Written problem | Please write out these records as a numbered list, leaving out any blank lines.

────────────────────

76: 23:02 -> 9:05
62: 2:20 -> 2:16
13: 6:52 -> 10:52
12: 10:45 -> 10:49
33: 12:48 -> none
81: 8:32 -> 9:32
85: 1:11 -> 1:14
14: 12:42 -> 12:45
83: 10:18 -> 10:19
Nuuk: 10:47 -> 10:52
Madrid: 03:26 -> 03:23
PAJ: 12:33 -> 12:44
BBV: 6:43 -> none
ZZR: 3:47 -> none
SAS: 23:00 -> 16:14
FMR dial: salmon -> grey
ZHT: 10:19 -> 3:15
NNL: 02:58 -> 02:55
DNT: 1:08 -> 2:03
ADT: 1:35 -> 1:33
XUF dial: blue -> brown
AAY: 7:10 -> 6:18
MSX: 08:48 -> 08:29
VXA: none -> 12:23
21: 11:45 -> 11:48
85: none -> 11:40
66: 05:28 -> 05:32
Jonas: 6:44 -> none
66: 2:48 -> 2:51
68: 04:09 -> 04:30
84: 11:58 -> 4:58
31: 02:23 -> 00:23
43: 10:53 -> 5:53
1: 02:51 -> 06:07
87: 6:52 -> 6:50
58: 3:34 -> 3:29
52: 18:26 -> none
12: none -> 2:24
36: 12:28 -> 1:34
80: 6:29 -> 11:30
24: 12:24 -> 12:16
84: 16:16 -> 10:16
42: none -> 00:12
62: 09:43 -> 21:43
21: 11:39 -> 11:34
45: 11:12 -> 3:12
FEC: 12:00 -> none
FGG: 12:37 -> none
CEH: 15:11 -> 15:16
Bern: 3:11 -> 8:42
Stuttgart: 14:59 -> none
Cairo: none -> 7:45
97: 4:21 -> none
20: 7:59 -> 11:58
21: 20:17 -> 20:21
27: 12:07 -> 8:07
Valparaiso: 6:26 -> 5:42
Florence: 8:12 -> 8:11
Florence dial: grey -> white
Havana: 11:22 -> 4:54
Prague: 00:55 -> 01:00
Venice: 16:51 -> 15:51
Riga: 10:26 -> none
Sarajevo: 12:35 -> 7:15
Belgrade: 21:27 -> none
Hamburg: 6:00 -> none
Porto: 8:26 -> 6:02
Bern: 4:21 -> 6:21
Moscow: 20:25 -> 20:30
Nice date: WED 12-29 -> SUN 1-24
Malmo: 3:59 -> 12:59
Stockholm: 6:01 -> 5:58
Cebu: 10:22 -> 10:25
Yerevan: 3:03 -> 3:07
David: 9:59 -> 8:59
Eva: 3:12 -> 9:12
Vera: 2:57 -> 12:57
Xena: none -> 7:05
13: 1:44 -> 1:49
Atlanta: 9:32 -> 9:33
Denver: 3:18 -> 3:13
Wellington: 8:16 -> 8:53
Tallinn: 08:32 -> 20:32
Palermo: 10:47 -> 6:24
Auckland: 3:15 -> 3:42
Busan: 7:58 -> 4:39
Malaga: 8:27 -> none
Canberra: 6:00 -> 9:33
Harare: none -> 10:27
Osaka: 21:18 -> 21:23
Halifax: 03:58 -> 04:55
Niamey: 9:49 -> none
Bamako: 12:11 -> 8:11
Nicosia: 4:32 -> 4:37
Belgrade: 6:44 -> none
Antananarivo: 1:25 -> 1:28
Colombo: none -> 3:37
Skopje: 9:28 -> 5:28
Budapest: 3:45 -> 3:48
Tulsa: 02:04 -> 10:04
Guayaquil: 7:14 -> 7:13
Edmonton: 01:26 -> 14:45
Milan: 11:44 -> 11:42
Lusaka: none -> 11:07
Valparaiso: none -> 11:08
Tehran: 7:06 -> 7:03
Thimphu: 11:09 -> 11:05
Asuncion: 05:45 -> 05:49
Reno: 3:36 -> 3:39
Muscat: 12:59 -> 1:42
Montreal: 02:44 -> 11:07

────────────────────

Answer to the exercise |
1. 76: 23:02 -> 9:05
2. 62: 2:20 -> 2:16
3. 13: 6:52 -> 10:52
4. 12: 10:45 -> 10:49
5. 33: 12:48 -> none
6. 81: 8:32 -> 9:32
7. 85: 1:11 -> 1:14
8. 14: 12:42 -> 12:45
9. 83: 10:18 -> 10:19
10. Nuuk: 10:47 -> 10:52
11. Madrid: 03:26 -> 03:23
12. PAJ: 12:33 -> 12:44
13. BBV: 6:43 -> none
14. ZZR: 3:47 -> none
15. SAS: 23:00 -> 16:14
16. FMR dial: salmon -> grey
17. ZHT: 10:19 -> 3:15
18. NNL: 02:58 -> 02:55
19. DNT: 1:08 -> 2:03
20. ADT: 1:35 -> 1:33
21. XUF dial: blue -> brown
22. AAY: 7:10 -> 6:18
23. MSX: 08:48 -> 08:29
24. VXA: none -> 12:23
25. 21: 11:45 -> 11:48
26. 85: none -> 11:40
27. 66: 05:28 -> 05:32
28. Jonas: 6:44 -> none
29. 66: 2:48 -> 2:51
30. 68: 04:09 -> 04:30
31. 84: 11:58 -> 4:58
32. 31: 02:23 -> 00:23
33. 43: 10:53 -> 5:53
34. 1: 02:51 -> 06:07
35. 87: 6:52 -> 6:50
36. 58: 3:34 -> 3:29
37. 52: 18:26 -> none
38. 12: none -> 2:24
39. 36: 12:28 -> 1:34
40. 80: 6:29 -> 11:30
41. 24: 12:24 -> 12:16
42. 84: 16:16 -> 10:16
43. 42: none -> 00:12
44. 62: 09:43 -> 21:43
45. 21: 11:39 -> 11:34
46. 45: 11:12 -> 3:12
47. FEC: 12:00 -> none
48. FGG: 12:37 -> none
49. CEH: 15:11 -> 15:16
50. Bern: 3:11 -> 8:42
51. Stuttgart: 14:59 -> none
52. Cairo: none -> 7:45
53. 97: 4:21 -> none
54. 20: 7:59 -> 11:58
55. 21: 20:17 -> 20:21
56. 27: 12:07 -> 8:07
57. Valparaiso: 6:26 -> 5:42
58. Florence: 8:12 -> 8:11
59. Florence dial: grey -> white
60. Havana: 11:22 -> 4:54
61. Prague: 00:55 -> 01:00
62. Venice: 16:51 -> 15:51
63. Riga: 10:26 -> none
64. Sarajevo: 12:35 -> 7:15
65. Belgrade: 21:27 -> none
66. Hamburg: 6:00 -> none
67. Porto: 8:26 -> 6:02
68. Bern: 4:21 -> 6:21
69. Moscow: 20:25 -> 20:30
70. Nice date: WED 12-29 -> SUN 1-24
71. Malmo: 3:59 -> 12:59
72. Stockholm: 6:01 -> 5:58
73. Cebu: 10:22 -> 10:25
74. Yerevan: 3:03 -> 3:07
75. David: 9:59 -> 8:59
76. Eva: 3:12 -> 9:12
77. Vera: 2:57 -> 12:57
78. Xena: none -> 7:05
79. 13: 1:44 -> 1:49
80. Atlanta: 9:32 -> 9:33
81. Denver: 3:18 -> 3:13
82. Wellington: 8:16 -> 8:53
83. Tallinn: 08:32 -> 20:32
84. Palermo: 10:47 -> 6:24
85. Auckland: 3:15 -> 3:42
86. Busan: 7:58 -> 4:39
87. Malaga: 8:27 -> none
88. Canberra: 6:00 -> 9:33
89. Harare: none -> 10:27
90. Osaka: 21:18 -> 21:23
91. Halifax: 03:58 -> 04:55
92. Niamey: 9:49 -> none
93. Bamako: 12:11 -> 8:11
94. Nicosia: 4:32 -> 4:37
95. Belgrade: 6:44 -> none
96. Antananarivo: 1:25 -> 1:28
97. Colombo: none -> 3:37
98. Skopje: 9:28 -> 5:28
99. Budapest: 3:45 -> 3:48
100. Tulsa: 02:04 -> 10:04
101. Guayaquil: 7:14 -> 7:13
102. Edmonton: 01:26 -> 14:45
103. Milan: 11:44 -> 11:42
104. Lusaka: none -> 11:07
105. Valparaiso: none -> 11:08
106. Tehran: 7:06 -> 7:03
107. Thimphu: 11:09 -> 11:05
108. Asuncion: 05:45 -> 05:49
109. Reno: 3:36 -> 3:39
110. Muscat: 12:59 -> 1:42
111. Montreal: 02:44 -> 11:07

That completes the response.